◆ **Exercise objective**
Copy out the data below verbatim.

====== Data for processing ======

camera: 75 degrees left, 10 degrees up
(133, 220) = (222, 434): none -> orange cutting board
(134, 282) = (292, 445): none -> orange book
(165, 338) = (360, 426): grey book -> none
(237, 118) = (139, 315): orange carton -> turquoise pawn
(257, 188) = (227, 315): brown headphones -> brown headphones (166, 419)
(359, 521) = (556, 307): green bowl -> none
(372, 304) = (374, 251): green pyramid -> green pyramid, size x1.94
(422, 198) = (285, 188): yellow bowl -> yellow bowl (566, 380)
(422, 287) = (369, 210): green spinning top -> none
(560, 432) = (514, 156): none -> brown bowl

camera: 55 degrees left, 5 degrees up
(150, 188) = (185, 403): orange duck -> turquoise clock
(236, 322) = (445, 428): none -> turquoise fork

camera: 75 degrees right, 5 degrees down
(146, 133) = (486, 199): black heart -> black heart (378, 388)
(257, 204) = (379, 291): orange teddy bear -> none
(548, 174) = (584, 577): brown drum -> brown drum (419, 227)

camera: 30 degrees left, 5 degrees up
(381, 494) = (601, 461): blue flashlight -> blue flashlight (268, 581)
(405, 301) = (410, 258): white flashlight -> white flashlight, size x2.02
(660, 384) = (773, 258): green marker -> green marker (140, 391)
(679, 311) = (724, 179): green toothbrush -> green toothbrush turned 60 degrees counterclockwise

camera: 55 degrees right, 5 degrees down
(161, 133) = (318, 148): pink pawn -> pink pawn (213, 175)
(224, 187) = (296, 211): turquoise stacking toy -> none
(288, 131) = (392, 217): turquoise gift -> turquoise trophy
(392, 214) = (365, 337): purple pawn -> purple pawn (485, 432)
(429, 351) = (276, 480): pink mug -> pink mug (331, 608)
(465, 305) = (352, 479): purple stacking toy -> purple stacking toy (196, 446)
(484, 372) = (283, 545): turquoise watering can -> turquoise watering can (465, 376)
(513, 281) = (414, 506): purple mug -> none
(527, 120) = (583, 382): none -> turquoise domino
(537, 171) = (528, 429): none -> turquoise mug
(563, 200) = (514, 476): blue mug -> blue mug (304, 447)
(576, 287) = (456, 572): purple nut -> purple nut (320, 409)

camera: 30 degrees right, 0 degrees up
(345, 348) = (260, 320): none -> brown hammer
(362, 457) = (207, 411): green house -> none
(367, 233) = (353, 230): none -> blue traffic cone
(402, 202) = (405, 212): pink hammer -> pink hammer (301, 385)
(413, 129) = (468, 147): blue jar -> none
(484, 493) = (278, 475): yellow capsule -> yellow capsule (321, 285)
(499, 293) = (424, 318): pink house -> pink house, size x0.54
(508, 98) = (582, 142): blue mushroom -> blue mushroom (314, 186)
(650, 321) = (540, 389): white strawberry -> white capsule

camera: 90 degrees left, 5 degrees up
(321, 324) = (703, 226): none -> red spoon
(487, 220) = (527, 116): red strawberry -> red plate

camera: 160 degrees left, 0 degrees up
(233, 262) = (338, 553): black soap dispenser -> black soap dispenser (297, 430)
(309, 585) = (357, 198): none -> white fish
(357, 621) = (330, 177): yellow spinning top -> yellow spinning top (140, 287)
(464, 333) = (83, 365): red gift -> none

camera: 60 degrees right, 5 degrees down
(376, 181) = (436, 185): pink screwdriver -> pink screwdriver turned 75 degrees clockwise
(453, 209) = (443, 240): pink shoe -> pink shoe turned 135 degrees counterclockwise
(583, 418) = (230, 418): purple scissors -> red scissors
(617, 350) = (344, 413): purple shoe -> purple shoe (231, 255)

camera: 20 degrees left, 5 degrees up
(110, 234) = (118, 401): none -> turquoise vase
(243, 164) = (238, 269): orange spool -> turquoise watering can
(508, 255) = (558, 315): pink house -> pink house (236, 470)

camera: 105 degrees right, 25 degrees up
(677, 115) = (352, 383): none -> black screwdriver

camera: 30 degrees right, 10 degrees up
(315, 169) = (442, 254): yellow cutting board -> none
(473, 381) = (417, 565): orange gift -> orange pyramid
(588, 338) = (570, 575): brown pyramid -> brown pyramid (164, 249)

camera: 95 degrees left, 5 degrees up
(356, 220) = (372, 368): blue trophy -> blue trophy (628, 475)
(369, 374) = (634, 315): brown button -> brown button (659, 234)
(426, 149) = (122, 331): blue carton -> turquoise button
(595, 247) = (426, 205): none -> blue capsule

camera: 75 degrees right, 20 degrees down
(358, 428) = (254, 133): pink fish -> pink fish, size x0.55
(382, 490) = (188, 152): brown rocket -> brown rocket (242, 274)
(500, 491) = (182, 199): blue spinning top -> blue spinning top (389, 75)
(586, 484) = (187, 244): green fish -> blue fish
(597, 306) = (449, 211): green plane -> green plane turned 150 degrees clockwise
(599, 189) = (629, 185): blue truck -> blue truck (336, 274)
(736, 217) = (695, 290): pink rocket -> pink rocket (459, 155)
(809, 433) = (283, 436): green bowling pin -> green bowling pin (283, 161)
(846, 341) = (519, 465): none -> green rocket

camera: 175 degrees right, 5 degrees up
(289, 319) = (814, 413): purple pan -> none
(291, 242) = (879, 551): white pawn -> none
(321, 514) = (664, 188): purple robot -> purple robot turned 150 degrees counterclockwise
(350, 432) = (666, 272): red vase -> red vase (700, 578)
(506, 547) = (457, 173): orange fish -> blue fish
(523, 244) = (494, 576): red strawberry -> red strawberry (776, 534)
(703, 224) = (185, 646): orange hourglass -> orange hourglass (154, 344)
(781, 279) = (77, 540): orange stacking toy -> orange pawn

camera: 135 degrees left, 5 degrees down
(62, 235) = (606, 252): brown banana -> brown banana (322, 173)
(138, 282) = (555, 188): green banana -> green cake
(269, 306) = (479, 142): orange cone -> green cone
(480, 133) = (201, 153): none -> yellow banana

======

◆ **Answer to the exercise**
camera: 75 degrees left, 10 degrees up
(133, 220) = (222, 434): none -> orange cutting board
(134, 282) = (292, 445): none -> orange book
(165, 338) = (360, 426): grey book -> none
(237, 118) = (139, 315): orange carton -> turquoise pawn
(257, 188) = (227, 315): brown headphones -> brown headphones (166, 419)
(359, 521) = (556, 307): green bowl -> none
(372, 304) = (374, 251): green pyramid -> green pyramid, size x1.94
(422, 198) = (285, 188): yellow bowl -> yellow bowl (566, 380)
(422, 287) = (369, 210): green spinning top -> none
(560, 432) = (514, 156): none -> brown bowl

camera: 55 degrees left, 5 degrees up
(150, 188) = (185, 403): orange duck -> turquoise clock
(236, 322) = (445, 428): none -> turquoise fork

camera: 75 degrees right, 5 degrees down
(146, 133) = (486, 199): black heart -> black heart (378, 388)
(257, 204) = (379, 291): orange teddy bear -> none
(548, 174) = (584, 577): brown drum -> brown drum (419, 227)

camera: 30 degrees left, 5 degrees up
(381, 494) = (601, 461): blue flashlight -> blue flashlight (268, 581)
(405, 301) = (410, 258): white flashlight -> white flashlight, size x2.02
(660, 384) = (773, 258): green marker -> green marker (140, 391)
(679, 311) = (724, 179): green toothbrush -> green toothbrush turned 60 degrees counterclockwise

camera: 55 degrees right, 5 degrees down
(161, 133) = (318, 148): pink pawn -> pink pawn (213, 175)
(224, 187) = (296, 211): turquoise stacking toy -> none
(288, 131) = (392, 217): turquoise gift -> turquoise trophy
(392, 214) = (365, 337): purple pawn -> purple pawn (485, 432)
(429, 351) = (276, 480): pink mug -> pink mug (331, 608)
(465, 305) = (352, 479): purple stacking toy -> purple stacking toy (196, 446)
(484, 372) = (283, 545): turquoise watering can -> turquoise watering can (465, 376)
(513, 281) = (414, 506): purple mug -> none
(527, 120) = (583, 382): none -> turquoise domino
(537, 171) = (528, 429): none -> turquoise mug
(563, 200) = (514, 476): blue mug -> blue mug (304, 447)
(576, 287) = (456, 572): purple nut -> purple nut (320, 409)

camera: 30 degrees right, 0 degrees up
(345, 348) = (260, 320): none -> brown hammer
(362, 457) = (207, 411): green house -> none
(367, 233) = (353, 230): none -> blue traffic cone
(402, 202) = (405, 212): pink hammer -> pink hammer (301, 385)
(413, 129) = (468, 147): blue jar -> none
(484, 493) = (278, 475): yellow capsule -> yellow capsule (321, 285)
(499, 293) = (424, 318): pink house -> pink house, size x0.54
(508, 98) = (582, 142): blue mushroom -> blue mushroom (314, 186)
(650, 321) = (540, 389): white strawberry -> white capsule

camera: 90 degrees left, 5 degrees up
(321, 324) = (703, 226): none -> red spoon
(487, 220) = (527, 116): red strawberry -> red plate

camera: 160 degrees left, 0 degrees up
(233, 262) = (338, 553): black soap dispenser -> black soap dispenser (297, 430)
(309, 585) = (357, 198): none -> white fish
(357, 621) = (330, 177): yellow spinning top -> yellow spinning top (140, 287)
(464, 333) = (83, 365): red gift -> none

camera: 60 degrees right, 5 degrees down
(376, 181) = (436, 185): pink screwdriver -> pink screwdriver turned 75 degrees clockwise
(453, 209) = (443, 240): pink shoe -> pink shoe turned 135 degrees counterclockwise
(583, 418) = (230, 418): purple scissors -> red scissors
(617, 350) = (344, 413): purple shoe -> purple shoe (231, 255)

camera: 20 degrees left, 5 degrees up
(110, 234) = (118, 401): none -> turquoise vase
(243, 164) = (238, 269): orange spool -> turquoise watering can
(508, 255) = (558, 315): pink house -> pink house (236, 470)

camera: 105 degrees right, 25 degrees up
(677, 115) = (352, 383): none -> black screwdriver

camera: 30 degrees right, 10 degrees up
(315, 169) = (442, 254): yellow cutting board -> none
(473, 381) = (417, 565): orange gift -> orange pyramid
(588, 338) = (570, 575): brown pyramid -> brown pyramid (164, 249)

camera: 95 degrees left, 5 degrees up
(356, 220) = (372, 368): blue trophy -> blue trophy (628, 475)
(369, 374) = (634, 315): brown button -> brown button (659, 234)
(426, 149) = (122, 331): blue carton -> turquoise button
(595, 247) = (426, 205): none -> blue capsule

camera: 75 degrees right, 20 degrees down
(358, 428) = (254, 133): pink fish -> pink fish, size x0.55
(382, 490) = (188, 152): brown rocket -> brown rocket (242, 274)
(500, 491) = (182, 199): blue spinning top -> blue spinning top (389, 75)
(586, 484) = (187, 244): green fish -> blue fish
(597, 306) = (449, 211): green plane -> green plane turned 150 degrees clockwise
(599, 189) = (629, 185): blue truck -> blue truck (336, 274)
(736, 217) = (695, 290): pink rocket -> pink rocket (459, 155)
(809, 433) = (283, 436): green bowling pin -> green bowling pin (283, 161)
(846, 341) = (519, 465): none -> green rocket

camera: 175 degrees right, 5 degrees up
(289, 319) = (814, 413): purple pan -> none
(291, 242) = (879, 551): white pawn -> none
(321, 514) = (664, 188): purple robot -> purple robot turned 150 degrees counterclockwise
(350, 432) = (666, 272): red vase -> red vase (700, 578)
(506, 547) = (457, 173): orange fish -> blue fish
(523, 244) = (494, 576): red strawberry -> red strawberry (776, 534)
(703, 224) = (185, 646): orange hourglass -> orange hourglass (154, 344)
(781, 279) = (77, 540): orange stacking toy -> orange pawn

camera: 135 degrees left, 5 degrees down
(62, 235) = (606, 252): brown banana -> brown banana (322, 173)
(138, 282) = (555, 188): green banana -> green cake
(269, 306) = (479, 142): orange cone -> green cone
(480, 133) = (201, 153): none -> yellow banana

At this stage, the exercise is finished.